Look through the records below for the line with "building: none -> [148,50,183,87]" and the line with "building: none -> [154,176,192,204]", then return those lines and all lines between, exactly.

━━━━━ Dataset ━━━━━

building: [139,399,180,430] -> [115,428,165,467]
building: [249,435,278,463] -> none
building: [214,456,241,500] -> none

━━━━━
━━━━━ Dataset ━━━━━

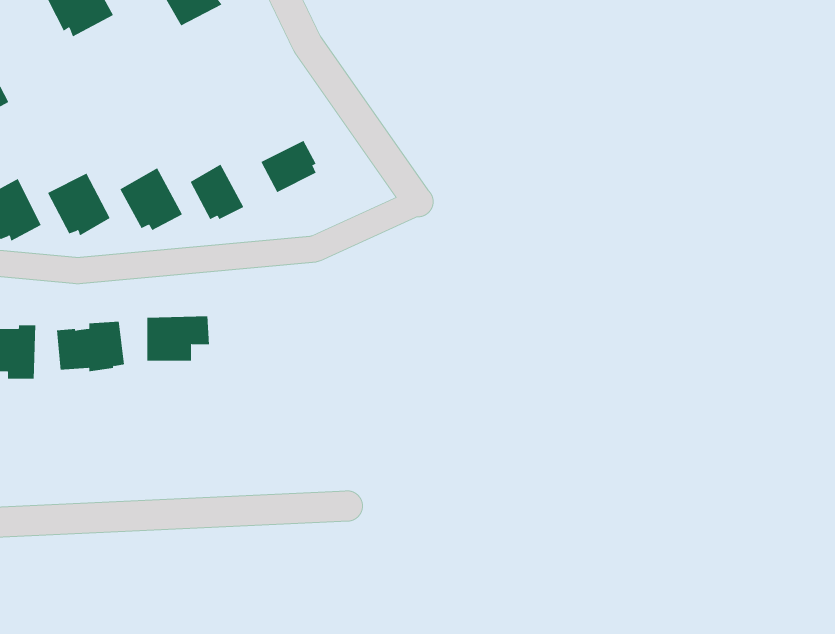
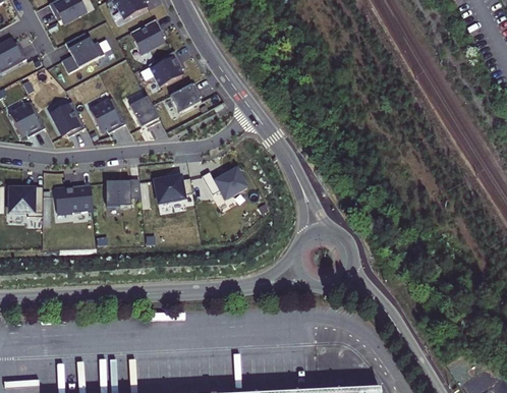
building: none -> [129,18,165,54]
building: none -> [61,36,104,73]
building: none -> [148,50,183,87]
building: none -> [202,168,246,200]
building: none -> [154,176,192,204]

━━━━━

◆ **Solution below**:
building: none -> [148,50,183,87]
building: none -> [202,168,246,200]
building: none -> [154,176,192,204]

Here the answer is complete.